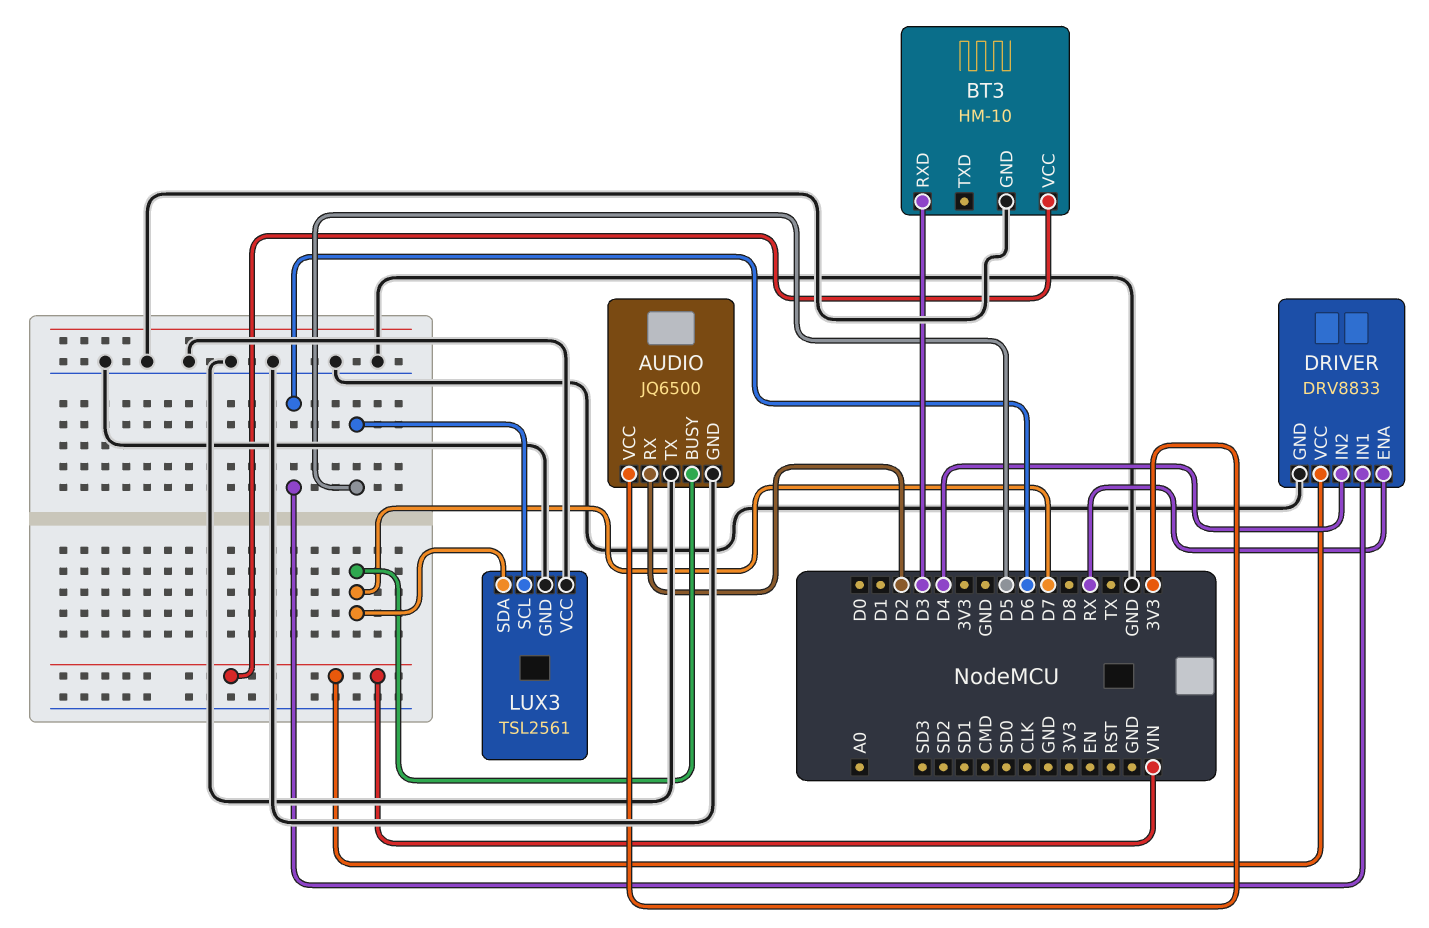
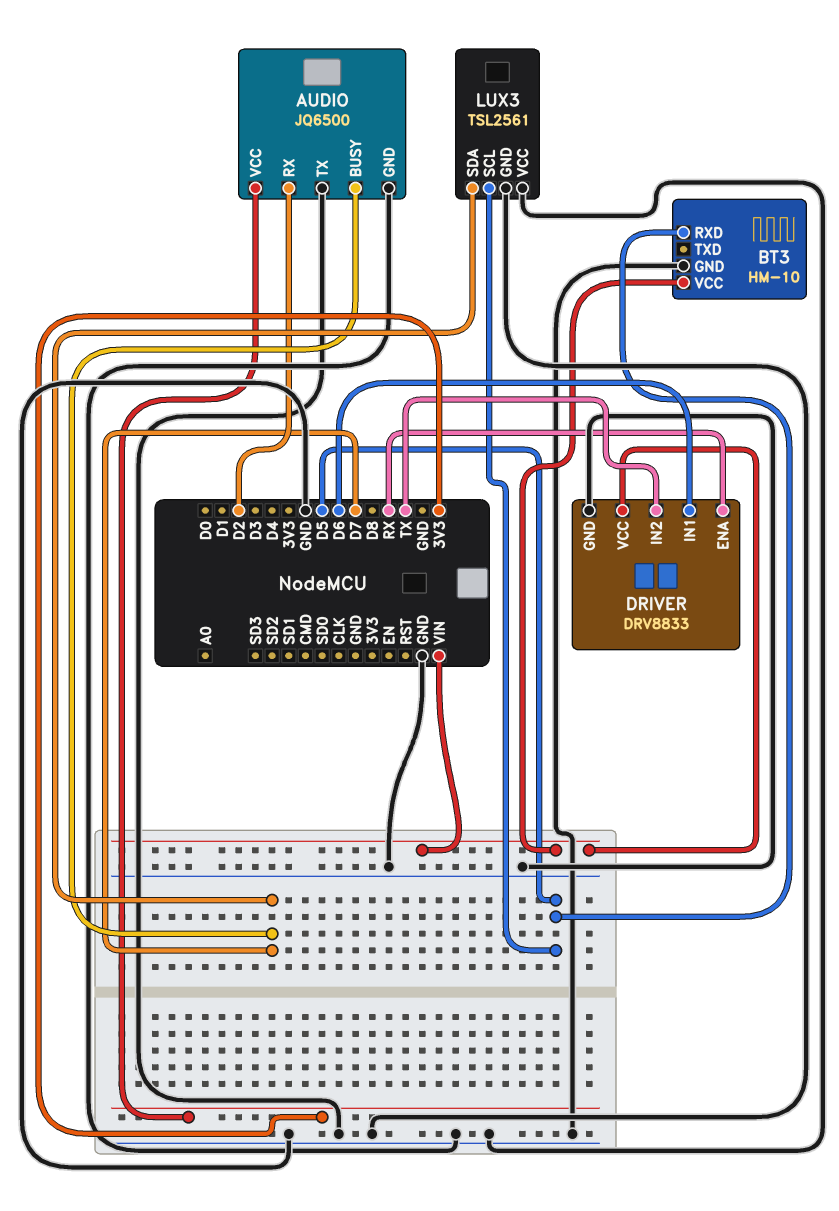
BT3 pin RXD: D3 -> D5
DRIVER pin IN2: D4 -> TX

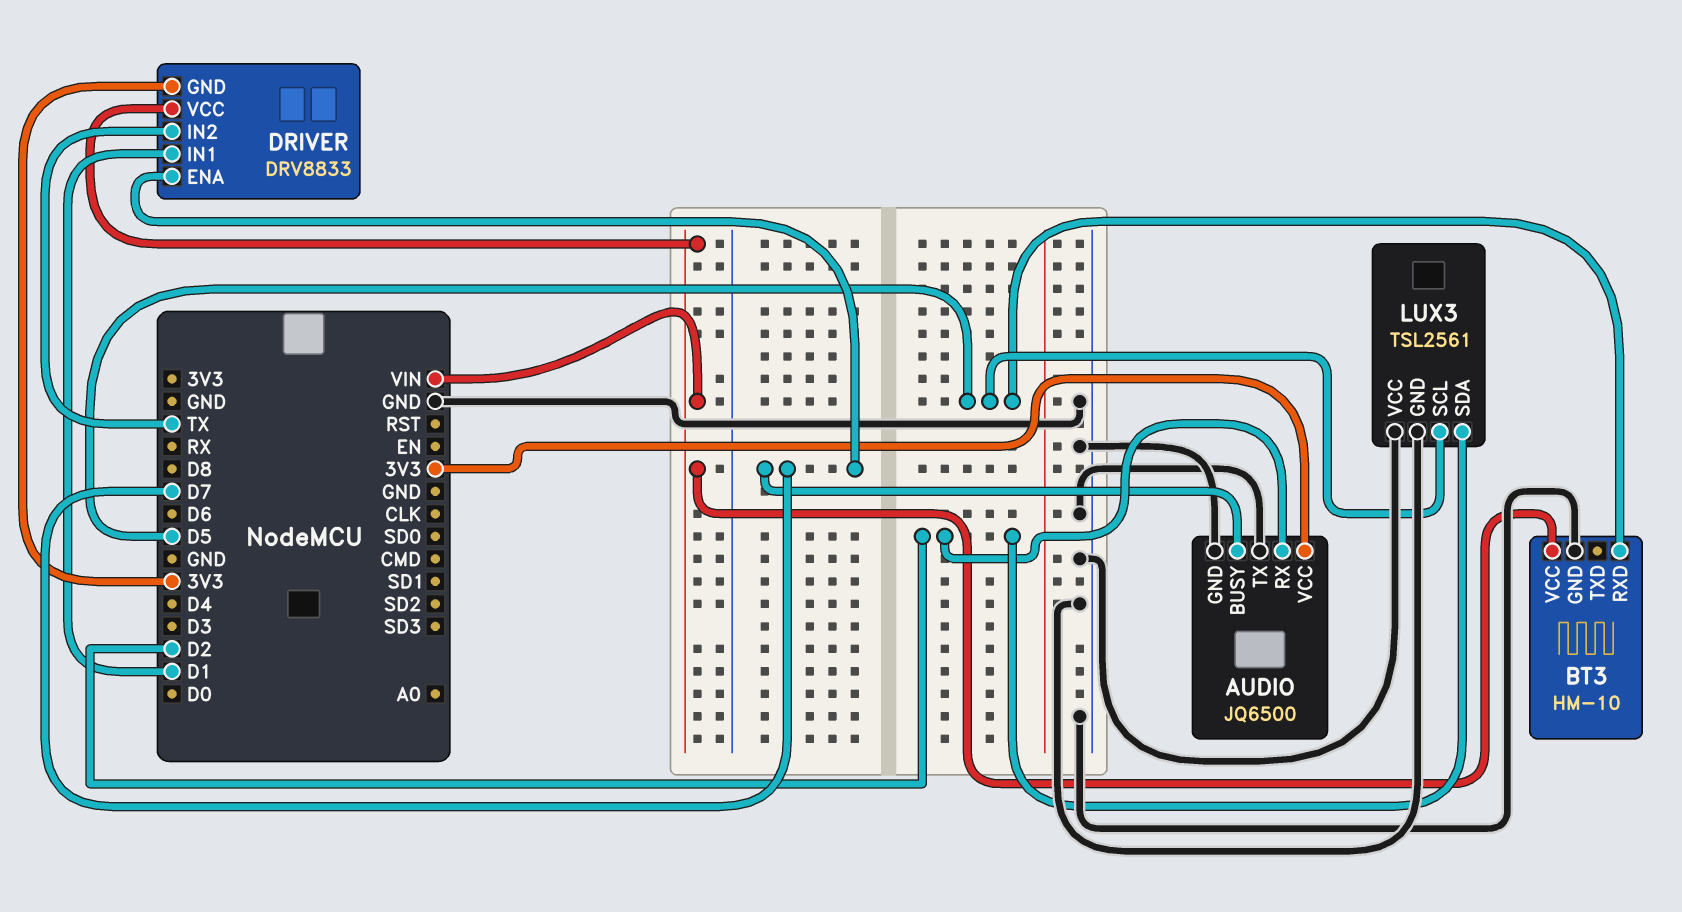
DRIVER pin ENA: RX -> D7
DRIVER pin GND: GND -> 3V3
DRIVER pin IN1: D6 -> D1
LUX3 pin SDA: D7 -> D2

§ EXERCISE DETAILS:
How many lines in the records contain the word "DRIVER"? Reply with that number only.

§ EXERCISE OUTPUT:
4